Exercise inputs -
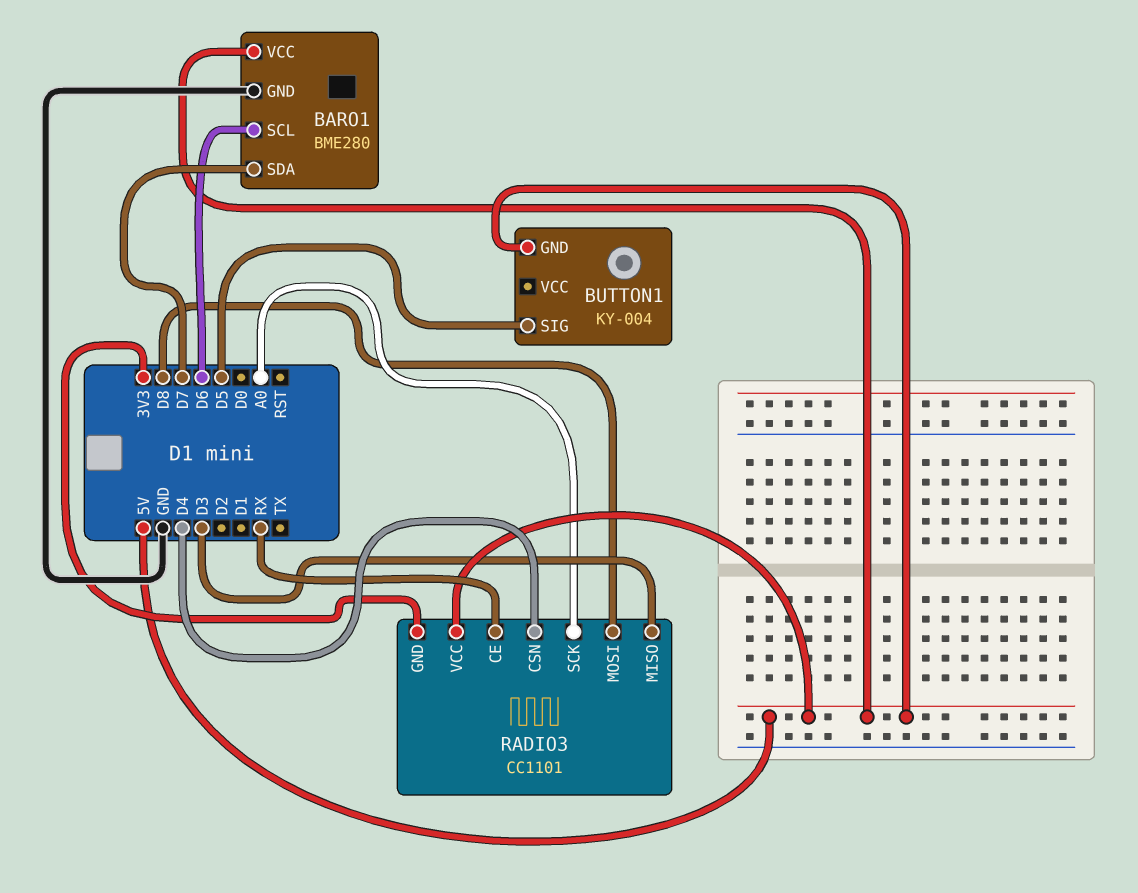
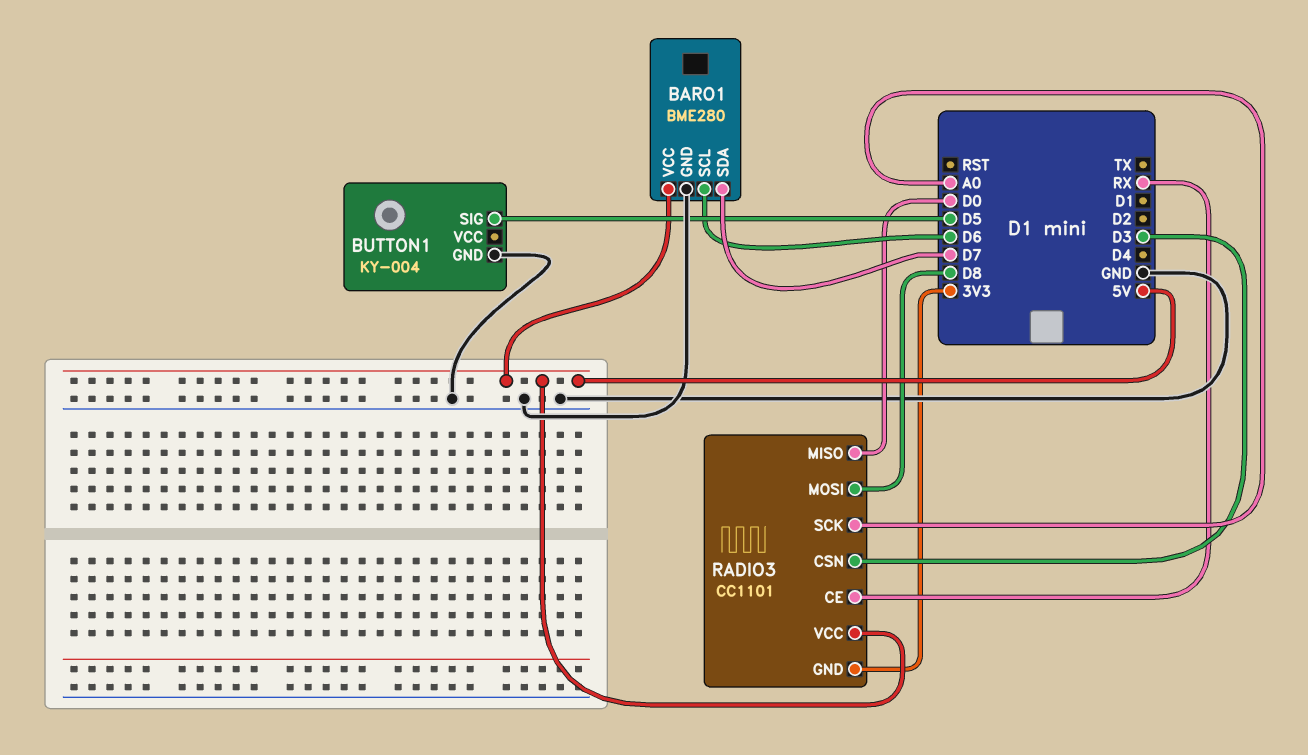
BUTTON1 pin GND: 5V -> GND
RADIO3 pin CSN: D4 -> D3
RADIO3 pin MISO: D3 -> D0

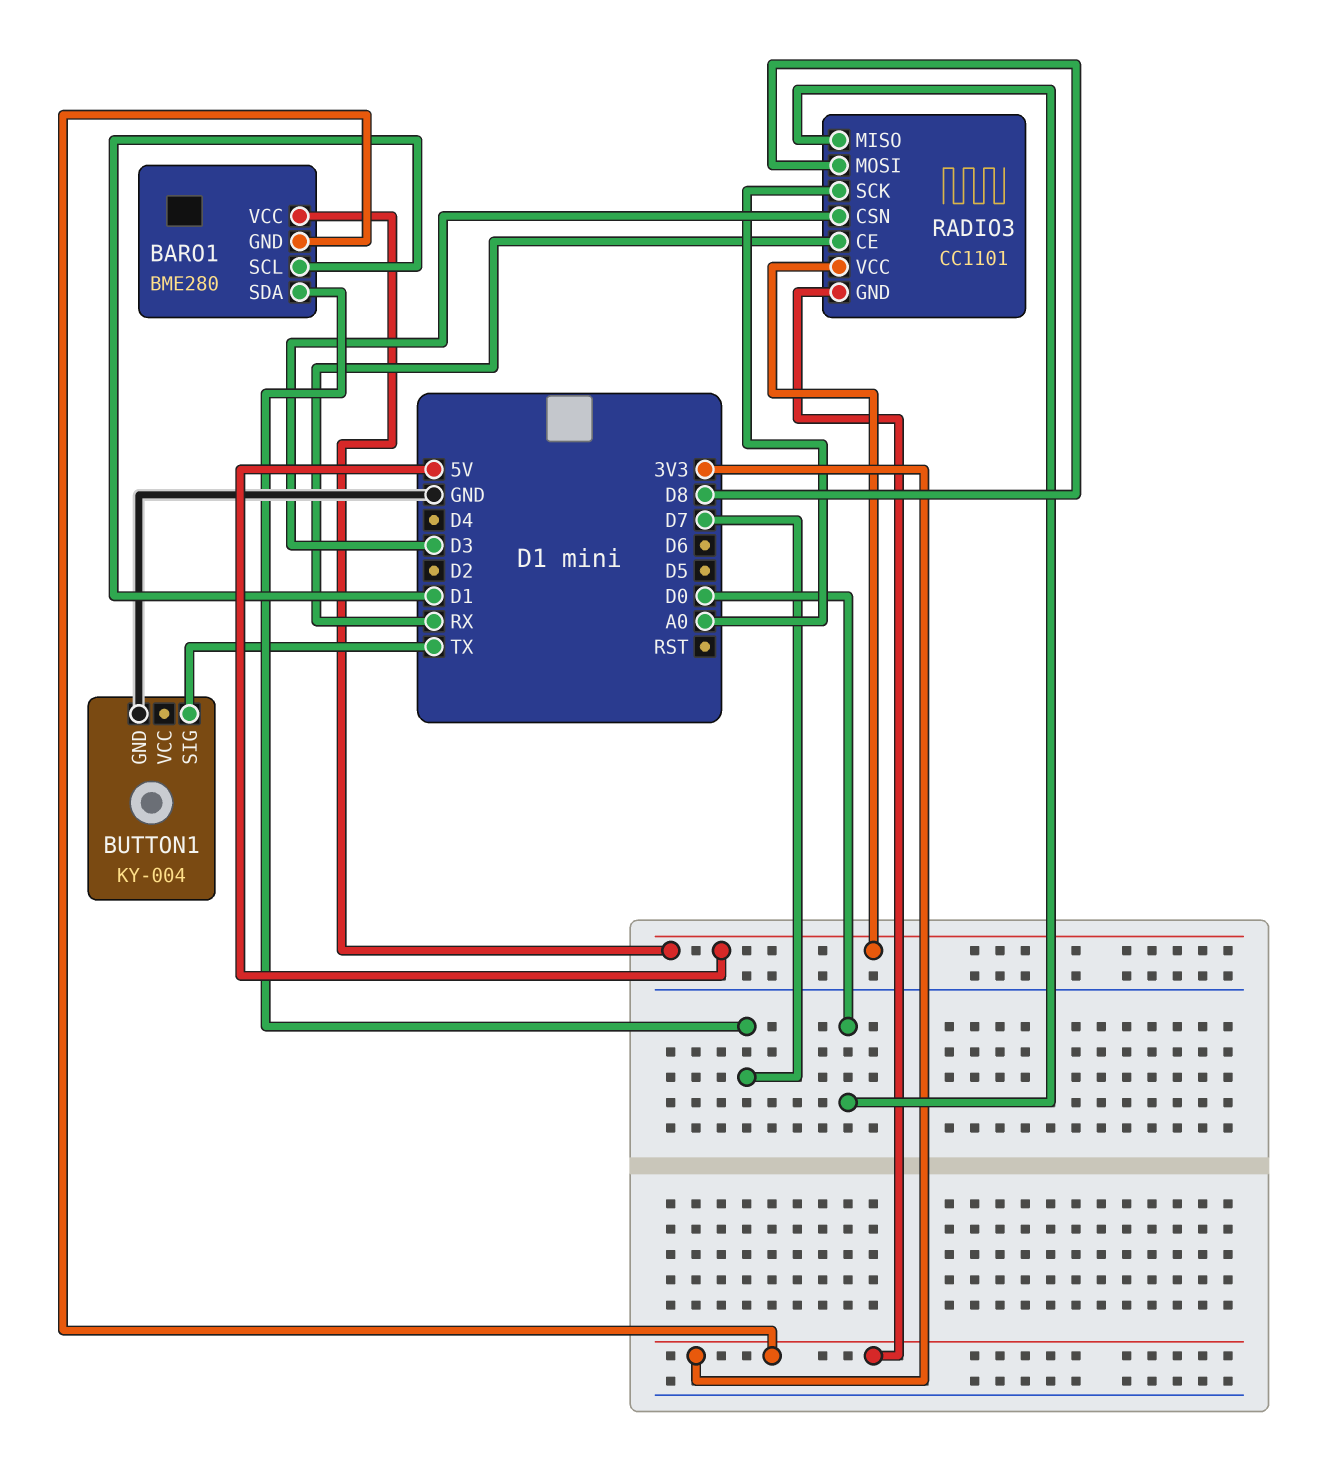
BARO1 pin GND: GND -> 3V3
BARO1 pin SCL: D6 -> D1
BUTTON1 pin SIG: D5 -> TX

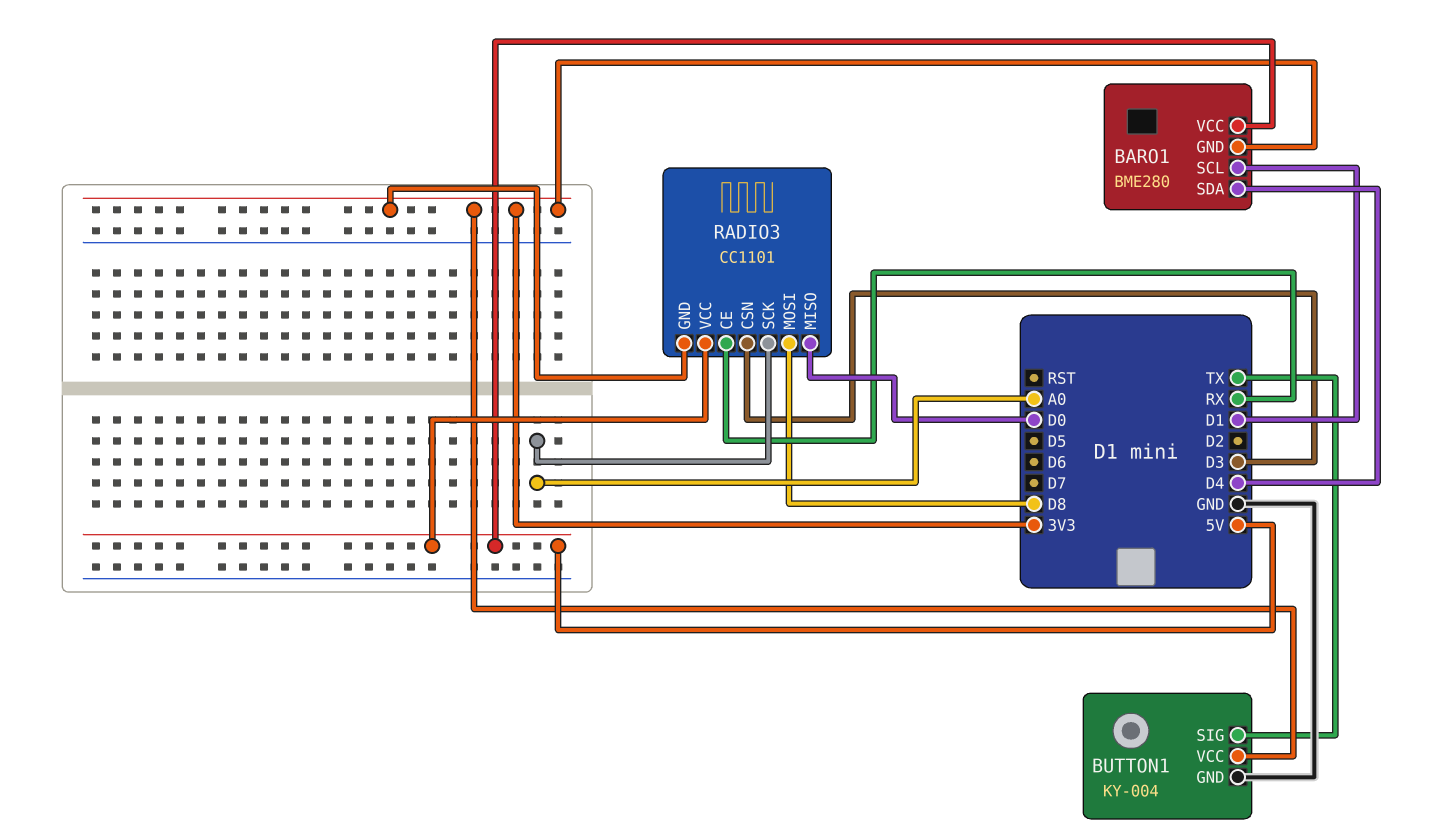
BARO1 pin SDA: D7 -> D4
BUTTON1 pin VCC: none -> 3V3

What is required - From the line that contains "BARO1 pin GND: GND -> 3V3" to the end of the listing, give every line again exactly as written. Leave the pictures out.

Solution to the problem -
BARO1 pin GND: GND -> 3V3
BARO1 pin SCL: D6 -> D1
BUTTON1 pin SIG: D5 -> TX

BARO1 pin SDA: D7 -> D4
BUTTON1 pin VCC: none -> 3V3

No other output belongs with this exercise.